▸ **Exercise input**:
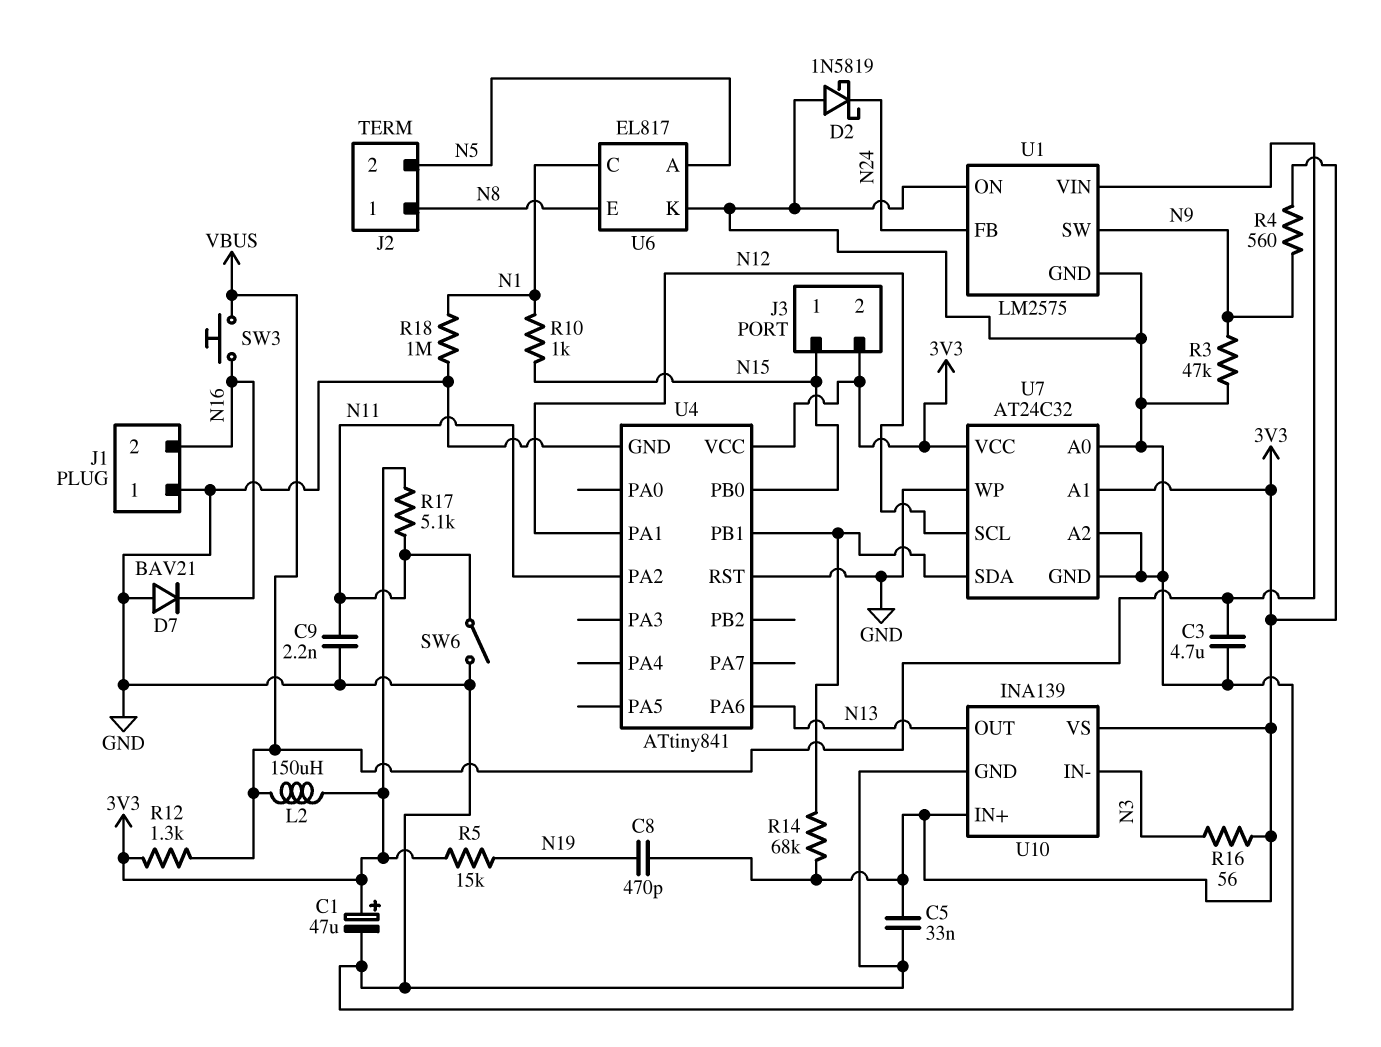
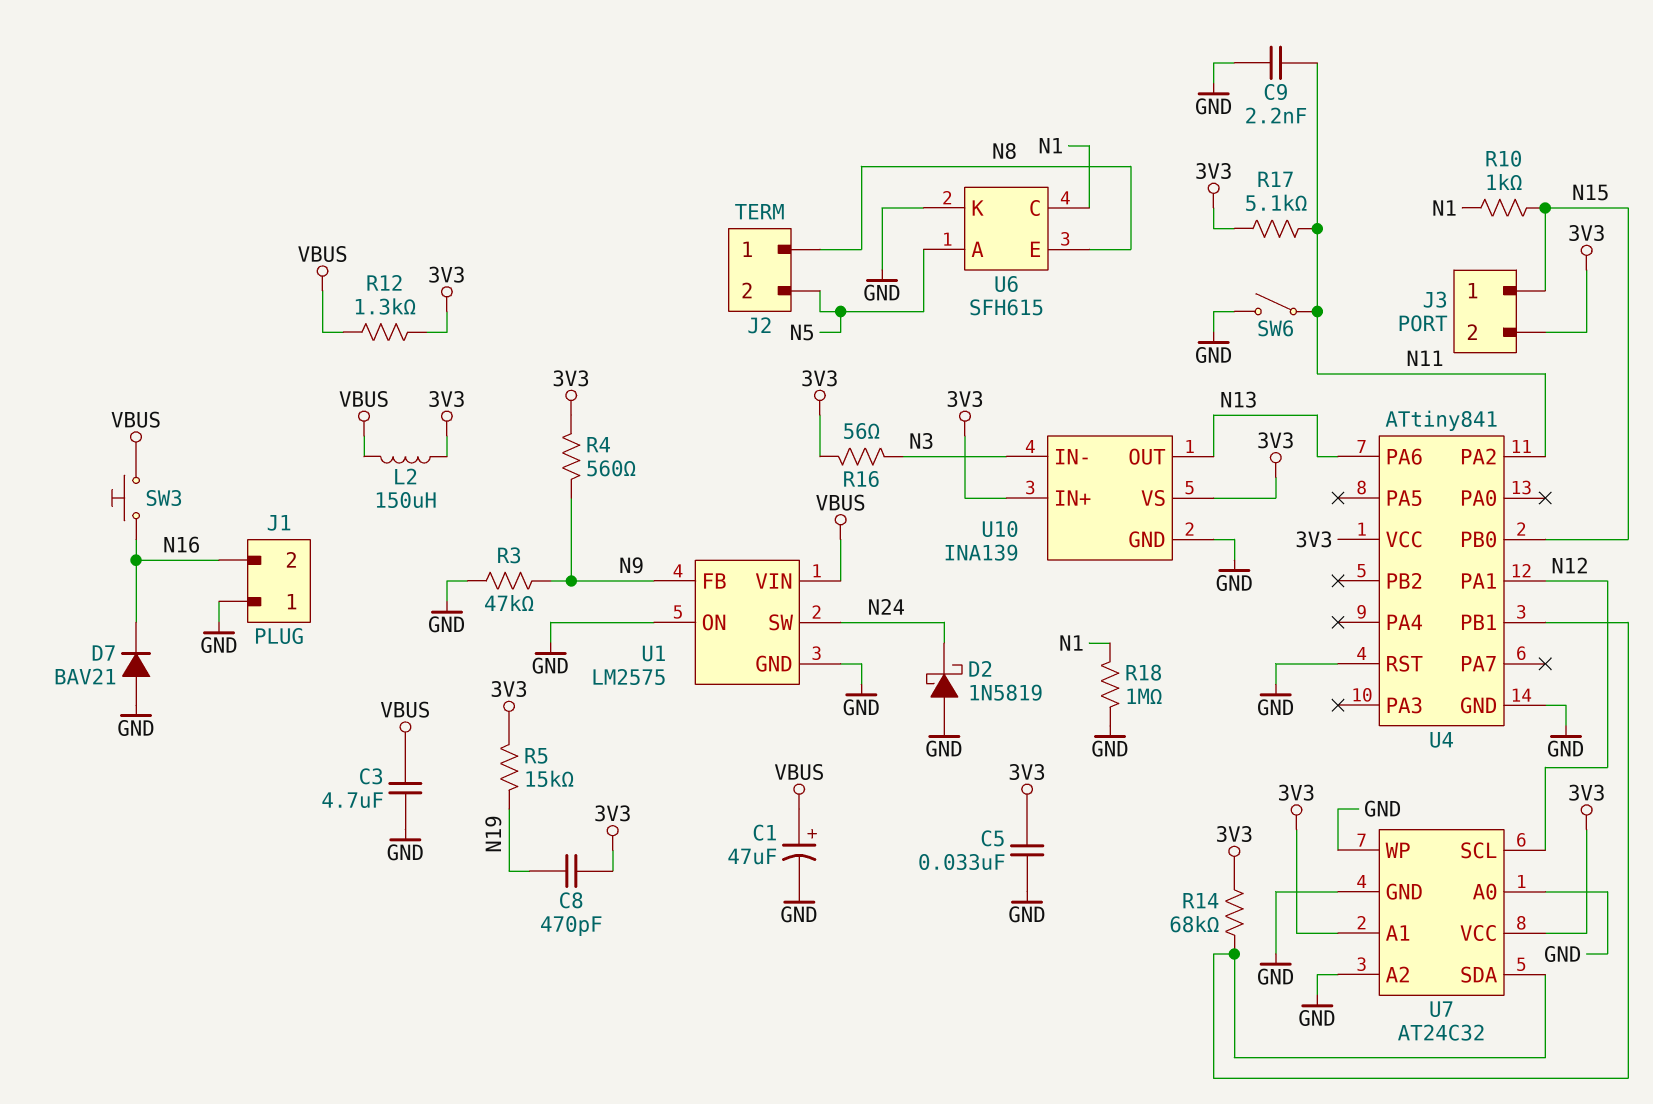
C1: 47uF (plus 3V3, minus GND) -> 47uF (plus VBUS, minus GND)
U1 pin FB: N24 -> N9
U1 pin SW: N9 -> N24
U6: EL817 -> SFH615

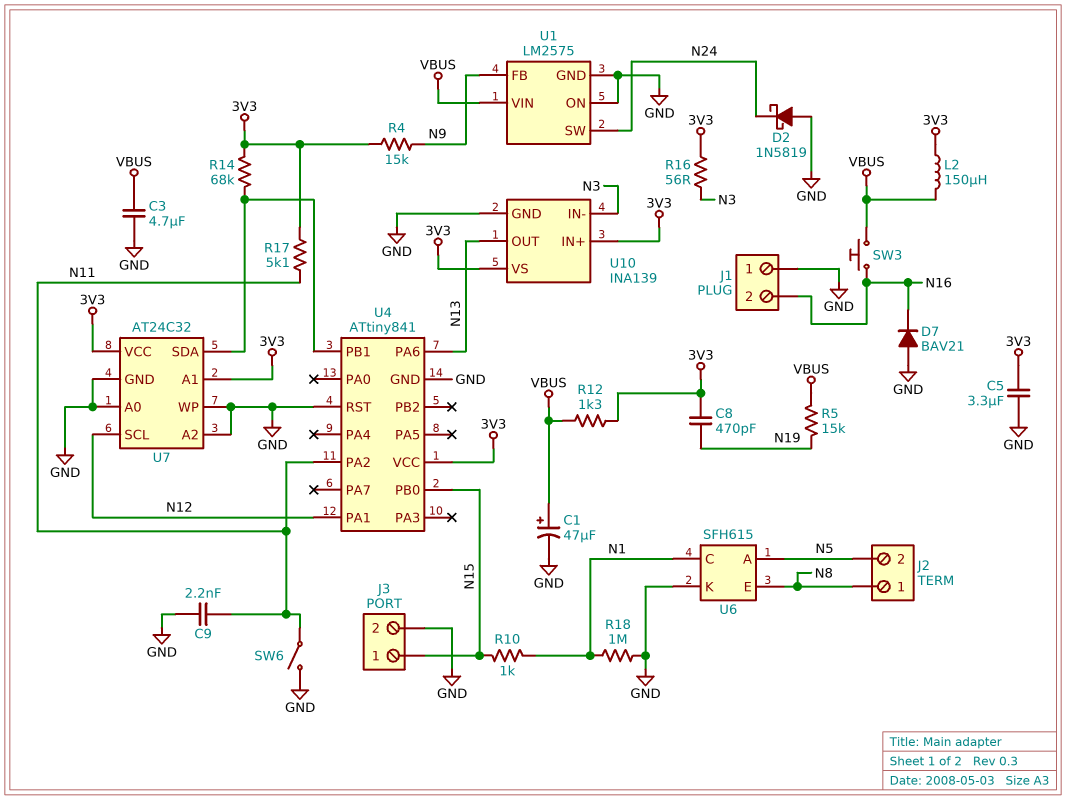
C5: 33nF (3V3, GND) -> 3.3uF (3V3, GND)
J3 pin 2: 3V3 -> GND
R3: 47k (GND, N9) -> none
R4: 560 (3V3, N9) -> 15k (3V3, N9)
R5: 15k (3V3, N19) -> 15k (N19, VBUS)

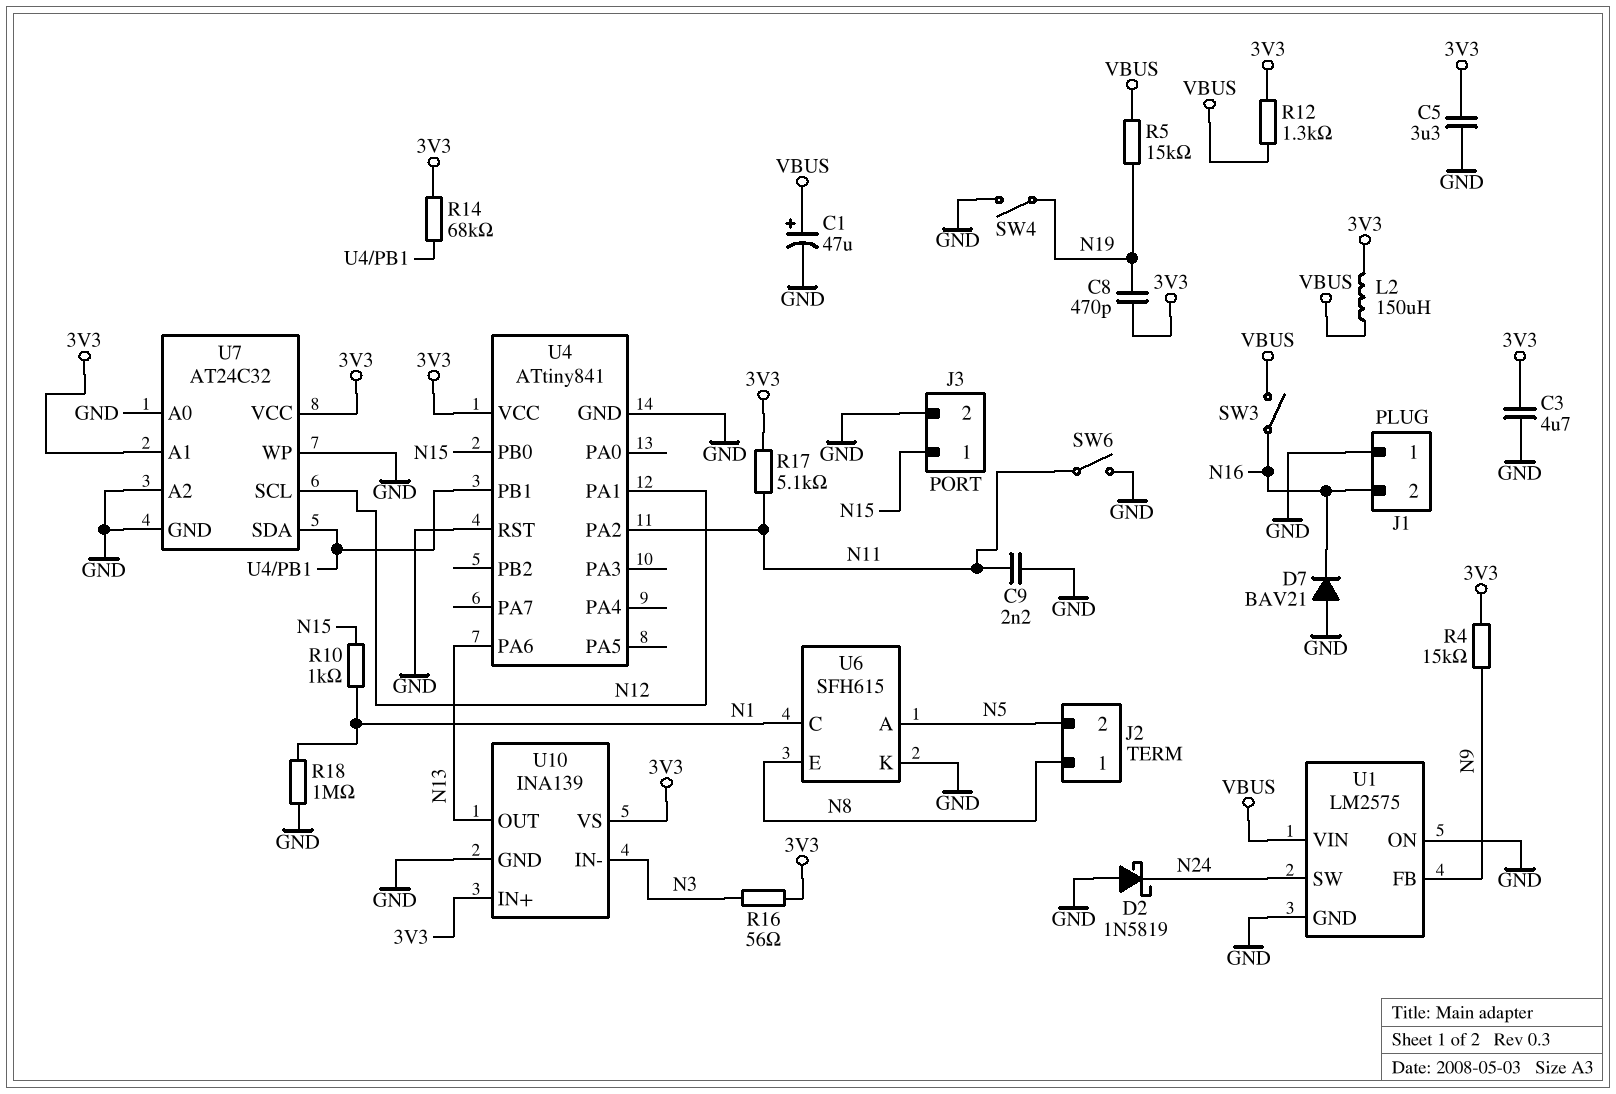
C3: 4.7uF (GND, VBUS) -> 4.7uF (3V3, GND)
SW3: button (N16, VBUS) -> switch (N16, VBUS)
SW4: none -> switch (GND, N19)

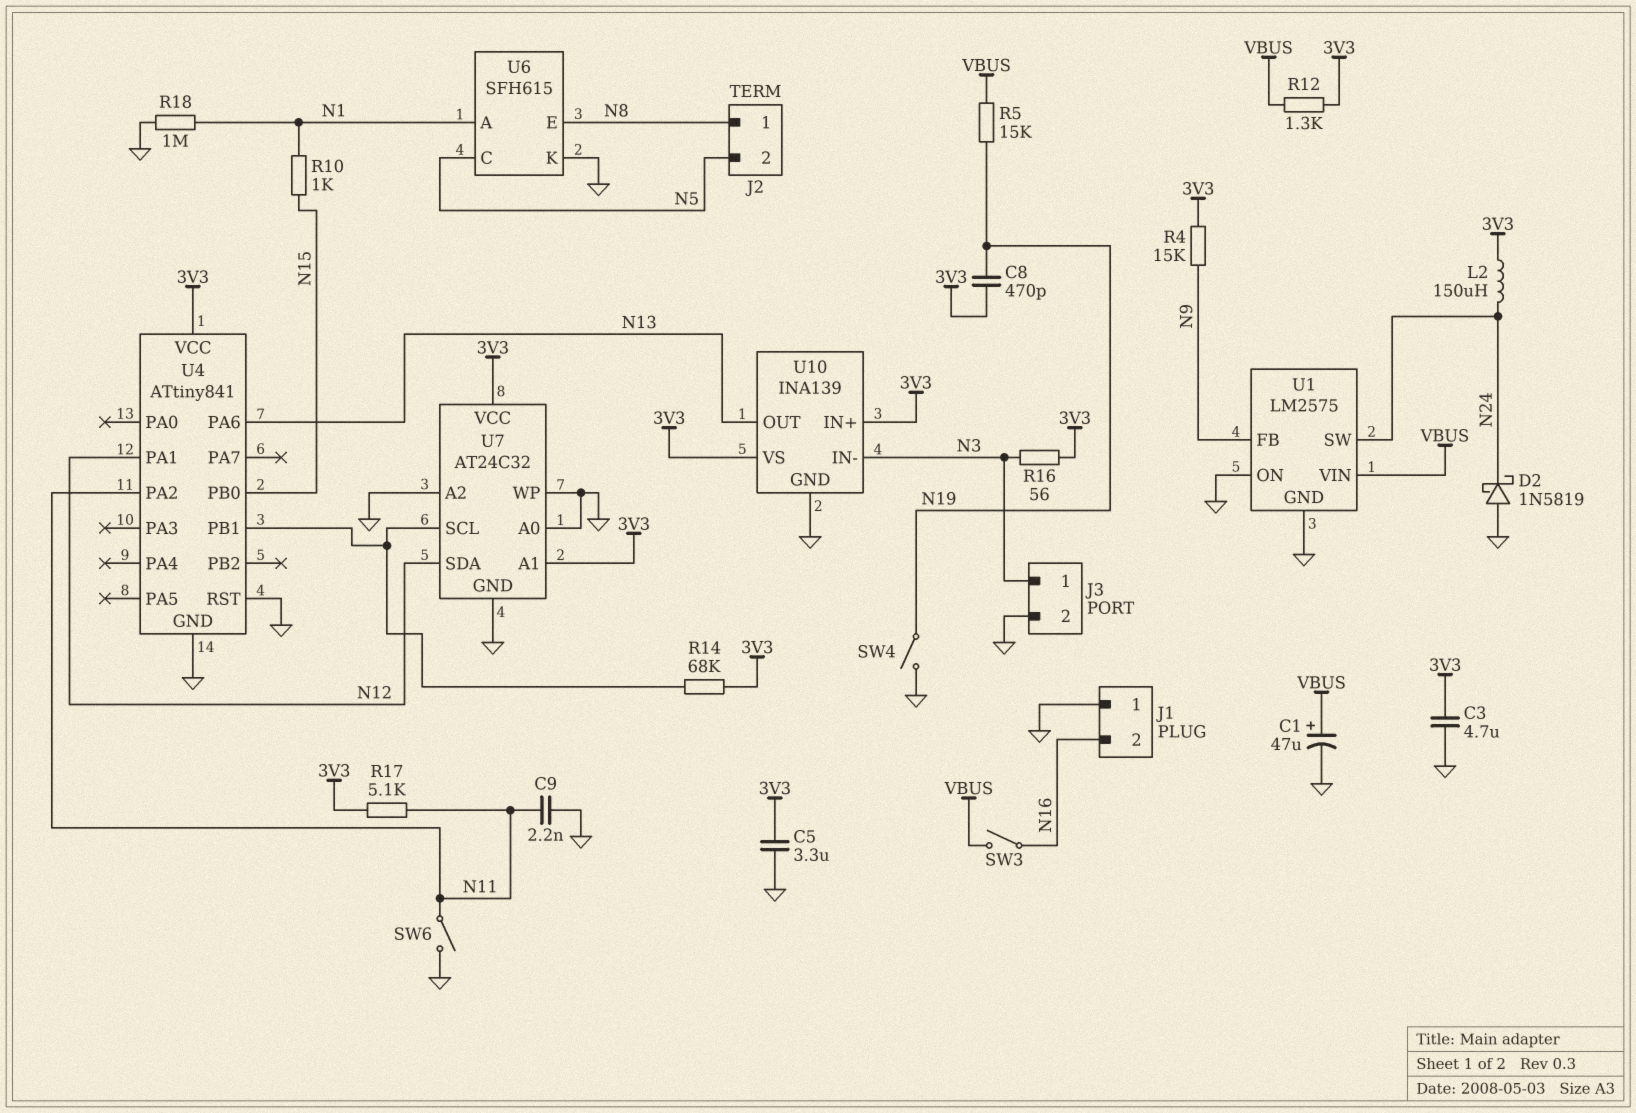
D7: diode BAV21 (A GND, K N16) -> none
J3 pin 1: N15 -> N3
L2: 150uH (3V3, VBUS) -> 150uH (3V3, N24)
U6 pin A: N5 -> N1
U6 pin C: N1 -> N5
U7 pin SCL: N12 -> U4/PB1
U7 pin SDA: U4/PB1 -> N12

▸ **Instructions for the task**:
Restate the records above in full and word for word, but do not carry over any pictures.

▸ **Answer to the exercise**:
C1: 47uF (plus 3V3, minus GND) -> 47uF (plus VBUS, minus GND)
U1 pin FB: N24 -> N9
U1 pin SW: N9 -> N24
U6: EL817 -> SFH615

C5: 33nF (3V3, GND) -> 3.3uF (3V3, GND)
J3 pin 2: 3V3 -> GND
R3: 47k (GND, N9) -> none
R4: 560 (3V3, N9) -> 15k (3V3, N9)
R5: 15k (3V3, N19) -> 15k (N19, VBUS)

C3: 4.7uF (GND, VBUS) -> 4.7uF (3V3, GND)
SW3: button (N16, VBUS) -> switch (N16, VBUS)
SW4: none -> switch (GND, N19)

D7: diode BAV21 (A GND, K N16) -> none
J3 pin 1: N15 -> N3
L2: 150uH (3V3, VBUS) -> 150uH (3V3, N24)
U6 pin A: N5 -> N1
U6 pin C: N1 -> N5
U7 pin SCL: N12 -> U4/PB1
U7 pin SDA: U4/PB1 -> N12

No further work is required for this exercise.